(Colored object listings)
_____
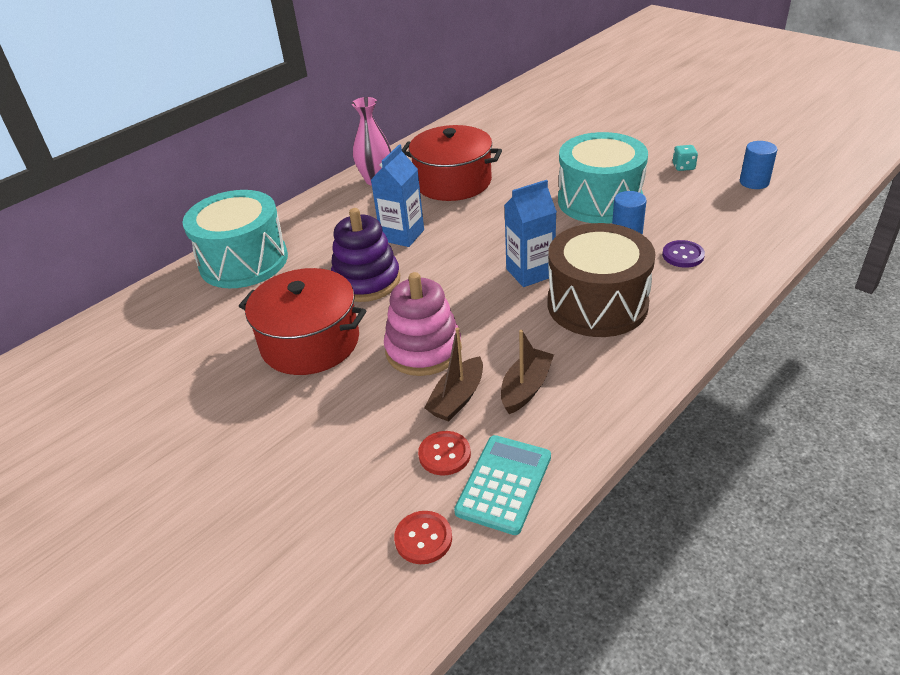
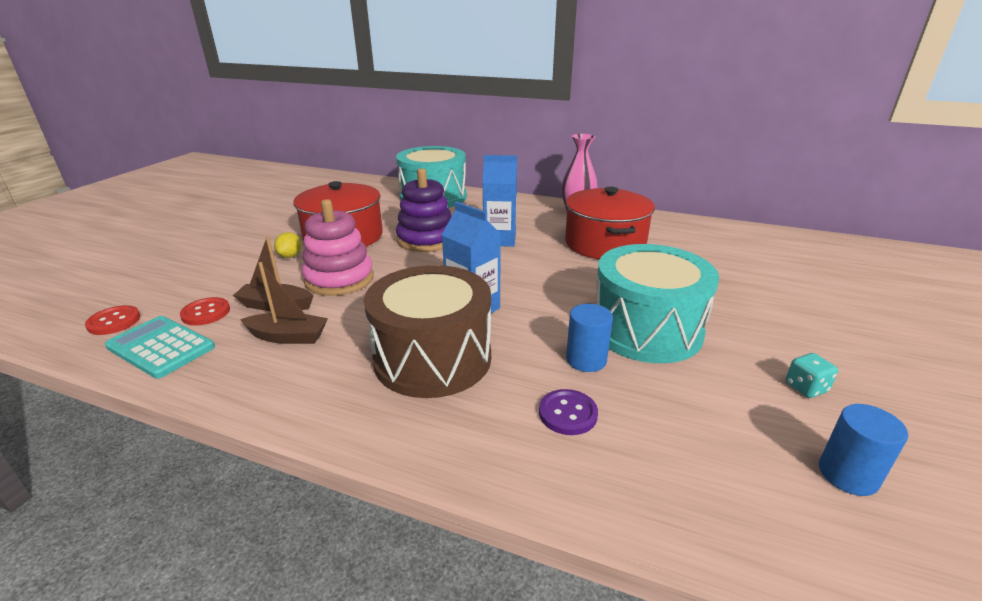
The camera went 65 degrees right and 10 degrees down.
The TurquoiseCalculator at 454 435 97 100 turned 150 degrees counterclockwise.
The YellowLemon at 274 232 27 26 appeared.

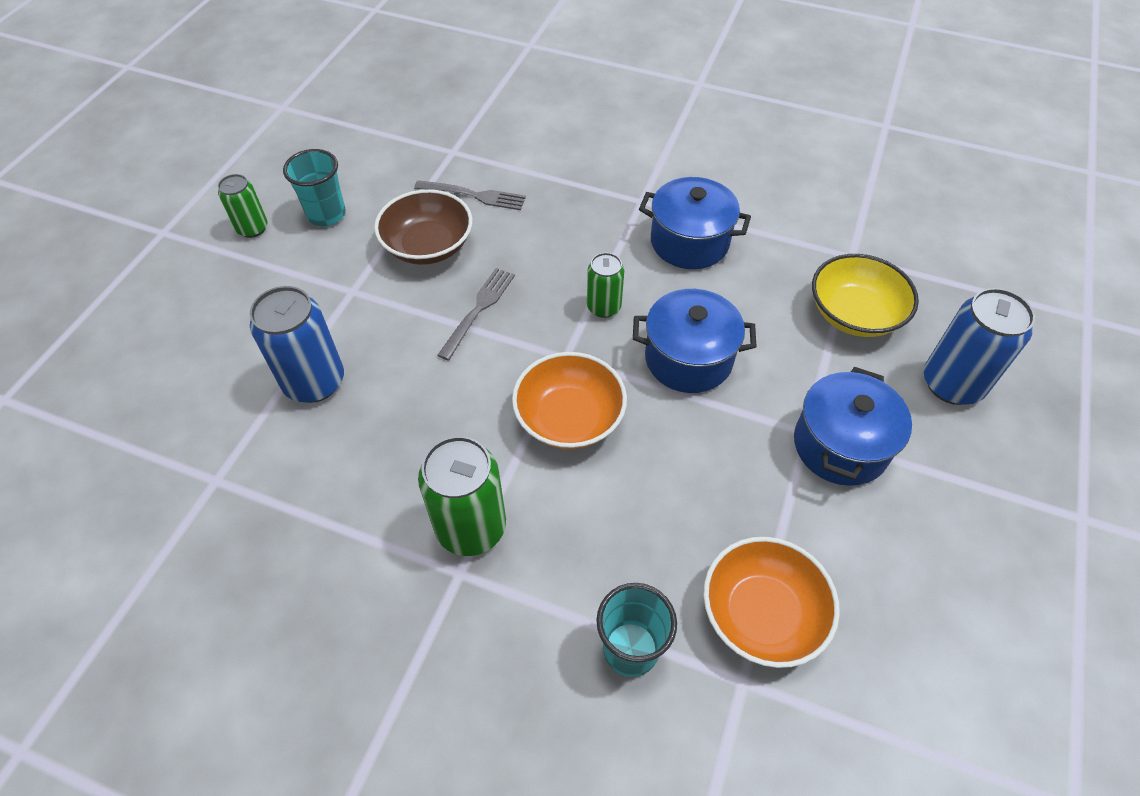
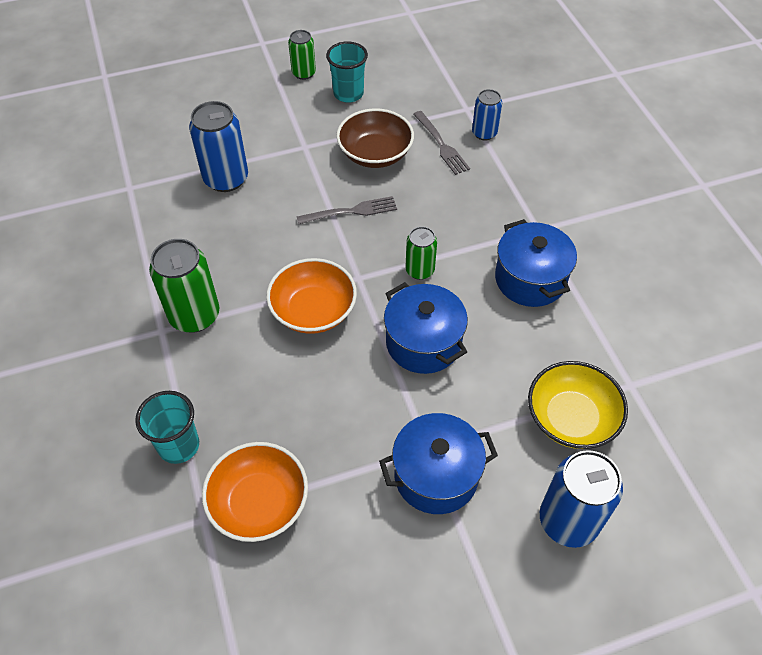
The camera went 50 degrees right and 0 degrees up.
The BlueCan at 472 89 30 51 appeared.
_____
→ ACTION ITEM: Track down every line in the entries that includes the string "right", and copy it.

→ RESPONSE:
The camera went 65 degrees right and 10 degrees down.
The camera went 50 degrees right and 0 degrees up.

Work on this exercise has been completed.